Work to be completed: Return each line of the records holding the string "arrow".

Before-and-after coordinate records:

········

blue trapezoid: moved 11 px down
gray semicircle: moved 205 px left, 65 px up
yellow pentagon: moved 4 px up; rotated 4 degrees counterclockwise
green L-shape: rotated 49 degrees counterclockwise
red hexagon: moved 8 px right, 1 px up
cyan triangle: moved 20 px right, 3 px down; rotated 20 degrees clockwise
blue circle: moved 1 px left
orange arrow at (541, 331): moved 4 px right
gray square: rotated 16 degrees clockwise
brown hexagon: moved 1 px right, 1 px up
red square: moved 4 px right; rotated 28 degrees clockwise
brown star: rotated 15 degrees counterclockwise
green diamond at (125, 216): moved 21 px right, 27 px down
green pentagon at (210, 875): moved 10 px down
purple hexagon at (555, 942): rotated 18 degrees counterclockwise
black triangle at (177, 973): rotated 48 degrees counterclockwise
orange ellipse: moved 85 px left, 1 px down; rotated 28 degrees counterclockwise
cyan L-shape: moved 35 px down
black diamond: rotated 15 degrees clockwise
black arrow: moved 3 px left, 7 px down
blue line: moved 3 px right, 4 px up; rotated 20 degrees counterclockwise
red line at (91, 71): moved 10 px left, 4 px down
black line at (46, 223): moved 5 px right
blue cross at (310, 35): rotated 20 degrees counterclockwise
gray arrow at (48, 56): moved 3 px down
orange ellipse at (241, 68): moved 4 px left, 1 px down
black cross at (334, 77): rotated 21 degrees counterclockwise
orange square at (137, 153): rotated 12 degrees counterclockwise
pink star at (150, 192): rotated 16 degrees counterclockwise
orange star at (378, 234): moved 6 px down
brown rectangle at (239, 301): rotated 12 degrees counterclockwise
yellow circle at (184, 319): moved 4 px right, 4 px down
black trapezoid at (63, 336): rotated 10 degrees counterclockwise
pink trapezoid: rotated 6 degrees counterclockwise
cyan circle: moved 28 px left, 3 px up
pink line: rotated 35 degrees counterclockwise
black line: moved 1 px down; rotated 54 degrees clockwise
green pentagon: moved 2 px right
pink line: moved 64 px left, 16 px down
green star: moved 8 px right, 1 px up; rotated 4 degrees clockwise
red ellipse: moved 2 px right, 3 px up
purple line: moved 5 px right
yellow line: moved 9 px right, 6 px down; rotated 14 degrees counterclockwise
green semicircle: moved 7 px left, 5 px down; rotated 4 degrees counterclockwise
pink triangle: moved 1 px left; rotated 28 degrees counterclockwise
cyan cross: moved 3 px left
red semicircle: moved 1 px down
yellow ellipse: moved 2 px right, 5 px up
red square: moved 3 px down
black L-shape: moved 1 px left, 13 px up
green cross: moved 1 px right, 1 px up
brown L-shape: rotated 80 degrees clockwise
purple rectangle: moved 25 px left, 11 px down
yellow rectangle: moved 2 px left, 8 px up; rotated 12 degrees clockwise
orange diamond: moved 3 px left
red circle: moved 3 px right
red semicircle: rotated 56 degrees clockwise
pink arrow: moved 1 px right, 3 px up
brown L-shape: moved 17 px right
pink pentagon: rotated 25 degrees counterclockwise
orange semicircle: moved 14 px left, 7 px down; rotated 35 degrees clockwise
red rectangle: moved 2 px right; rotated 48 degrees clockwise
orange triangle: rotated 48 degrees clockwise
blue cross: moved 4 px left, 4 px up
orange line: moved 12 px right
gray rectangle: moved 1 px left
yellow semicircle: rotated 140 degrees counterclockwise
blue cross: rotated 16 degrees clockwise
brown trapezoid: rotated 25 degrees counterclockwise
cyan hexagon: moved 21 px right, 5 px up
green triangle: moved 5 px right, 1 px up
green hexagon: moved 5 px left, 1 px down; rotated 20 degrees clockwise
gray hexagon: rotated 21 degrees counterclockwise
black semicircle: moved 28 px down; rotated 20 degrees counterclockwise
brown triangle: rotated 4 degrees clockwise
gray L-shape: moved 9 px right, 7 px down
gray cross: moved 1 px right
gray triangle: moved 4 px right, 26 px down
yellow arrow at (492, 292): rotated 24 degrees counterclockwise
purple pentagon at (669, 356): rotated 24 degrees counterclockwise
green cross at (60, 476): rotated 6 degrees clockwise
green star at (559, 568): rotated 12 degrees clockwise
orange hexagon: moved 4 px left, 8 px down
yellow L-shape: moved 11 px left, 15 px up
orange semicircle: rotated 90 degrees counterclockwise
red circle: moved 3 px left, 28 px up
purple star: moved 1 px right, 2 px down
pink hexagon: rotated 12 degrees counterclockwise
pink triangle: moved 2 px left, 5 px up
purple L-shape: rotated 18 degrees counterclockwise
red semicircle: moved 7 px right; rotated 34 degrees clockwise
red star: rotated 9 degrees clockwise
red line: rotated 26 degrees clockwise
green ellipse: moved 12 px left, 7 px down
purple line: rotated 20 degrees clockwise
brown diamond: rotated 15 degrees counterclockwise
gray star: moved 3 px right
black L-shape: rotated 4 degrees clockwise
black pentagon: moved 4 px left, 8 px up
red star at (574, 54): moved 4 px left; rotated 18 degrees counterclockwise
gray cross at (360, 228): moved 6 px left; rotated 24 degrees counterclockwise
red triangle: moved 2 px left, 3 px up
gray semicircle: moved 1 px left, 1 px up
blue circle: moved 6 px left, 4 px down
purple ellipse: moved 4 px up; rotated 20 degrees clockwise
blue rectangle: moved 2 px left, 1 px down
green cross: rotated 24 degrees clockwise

········

Reply to the task:
orange arrow at (541, 331): moved 4 px right
black arrow: moved 3 px left, 7 px down
gray arrow at (48, 56): moved 3 px down
pink arrow: moved 1 px right, 3 px up
yellow arrow at (492, 292): rotated 24 degrees counterclockwise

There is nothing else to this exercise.